● Try it: Using the material below, print a verbatim copy of every line from the one containing "camera: 65 degrees right, 0 degrees up" through the one containing "black flower pot [375,154,414,206]", inclusive, and omit the pictures.

=== Begin Enclosure ===

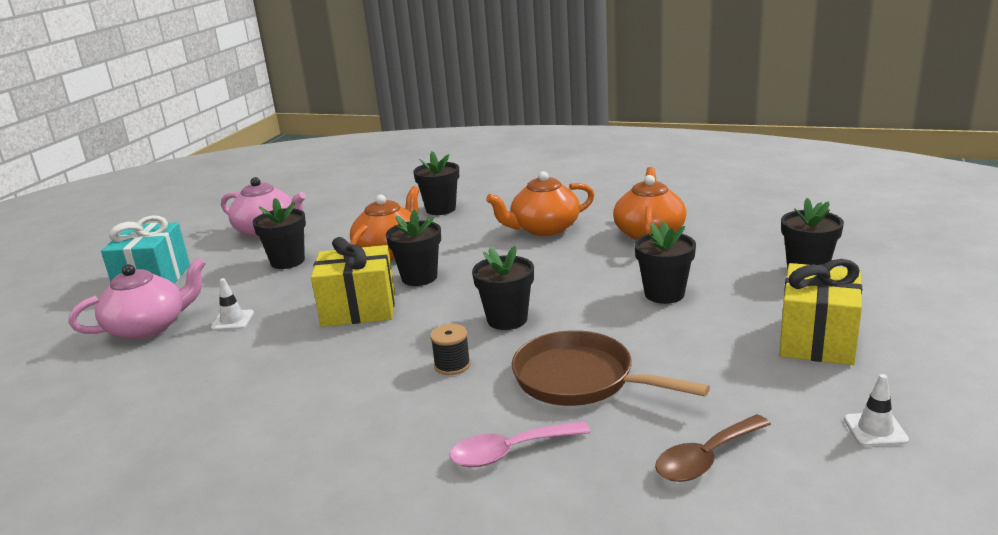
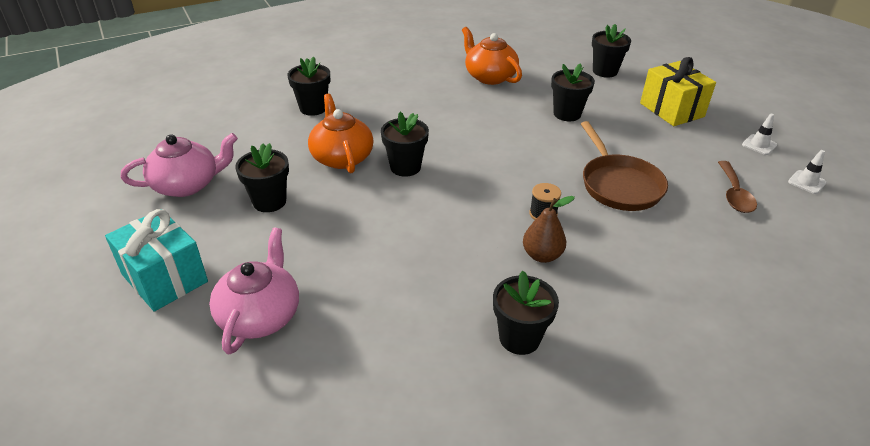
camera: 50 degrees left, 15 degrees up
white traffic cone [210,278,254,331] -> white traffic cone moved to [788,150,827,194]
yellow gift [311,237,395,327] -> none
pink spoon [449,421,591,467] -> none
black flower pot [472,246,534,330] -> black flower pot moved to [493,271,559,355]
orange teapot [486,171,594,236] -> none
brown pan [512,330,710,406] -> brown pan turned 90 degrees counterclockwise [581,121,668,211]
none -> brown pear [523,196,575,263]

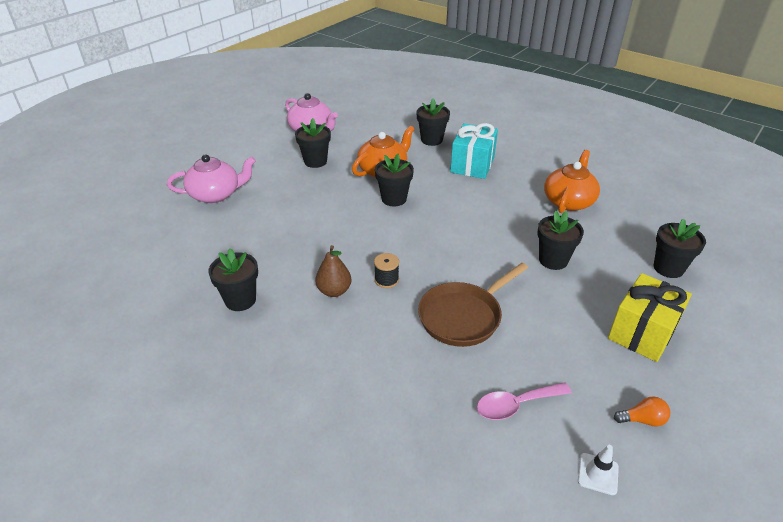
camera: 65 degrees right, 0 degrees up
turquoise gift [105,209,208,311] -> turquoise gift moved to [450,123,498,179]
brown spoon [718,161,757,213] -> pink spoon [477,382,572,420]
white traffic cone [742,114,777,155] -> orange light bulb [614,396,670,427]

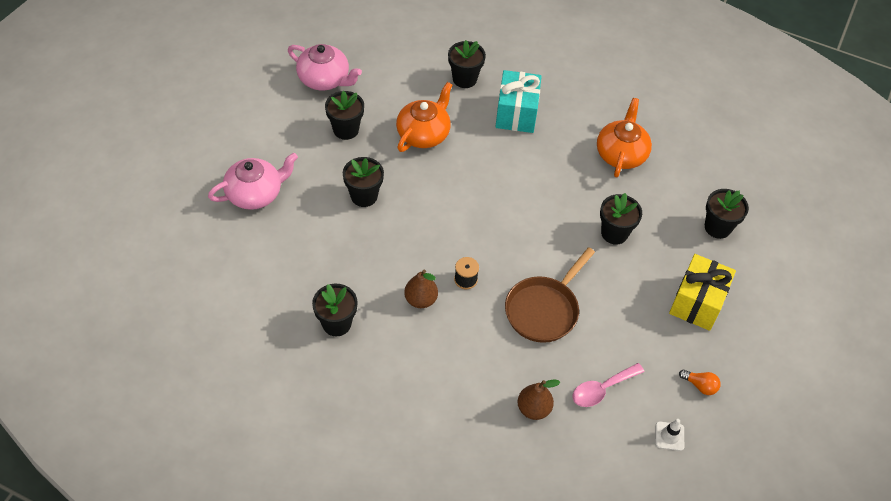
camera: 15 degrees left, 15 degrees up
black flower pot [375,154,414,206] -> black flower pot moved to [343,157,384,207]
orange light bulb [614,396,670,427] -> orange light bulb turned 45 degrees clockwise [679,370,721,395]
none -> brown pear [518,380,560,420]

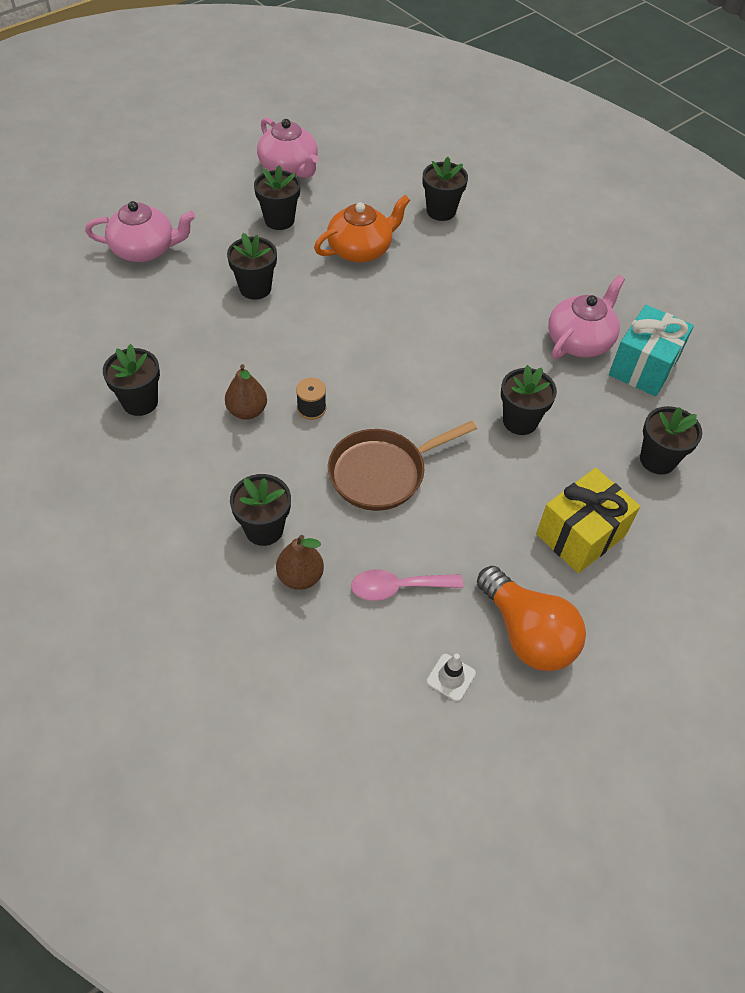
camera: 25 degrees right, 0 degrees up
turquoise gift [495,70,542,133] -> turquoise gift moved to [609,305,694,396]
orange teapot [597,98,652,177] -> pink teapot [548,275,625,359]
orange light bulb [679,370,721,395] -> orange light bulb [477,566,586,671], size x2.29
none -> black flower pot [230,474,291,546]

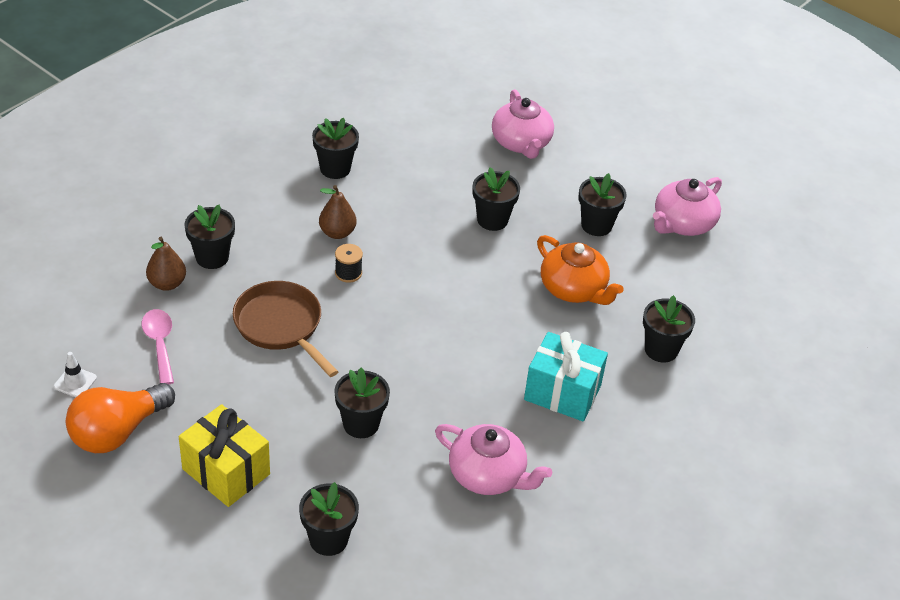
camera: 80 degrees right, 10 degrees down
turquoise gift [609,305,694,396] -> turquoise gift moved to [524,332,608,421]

=== End Enclosure ===

● Answer box:
camera: 65 degrees right, 0 degrees up
turquoise gift [105,209,208,311] -> turquoise gift moved to [450,123,498,179]
brown spoon [718,161,757,213] -> pink spoon [477,382,572,420]
white traffic cone [742,114,777,155] -> orange light bulb [614,396,670,427]

camera: 15 degrees left, 15 degrees up
black flower pot [375,154,414,206] -> black flower pot moved to [343,157,384,207]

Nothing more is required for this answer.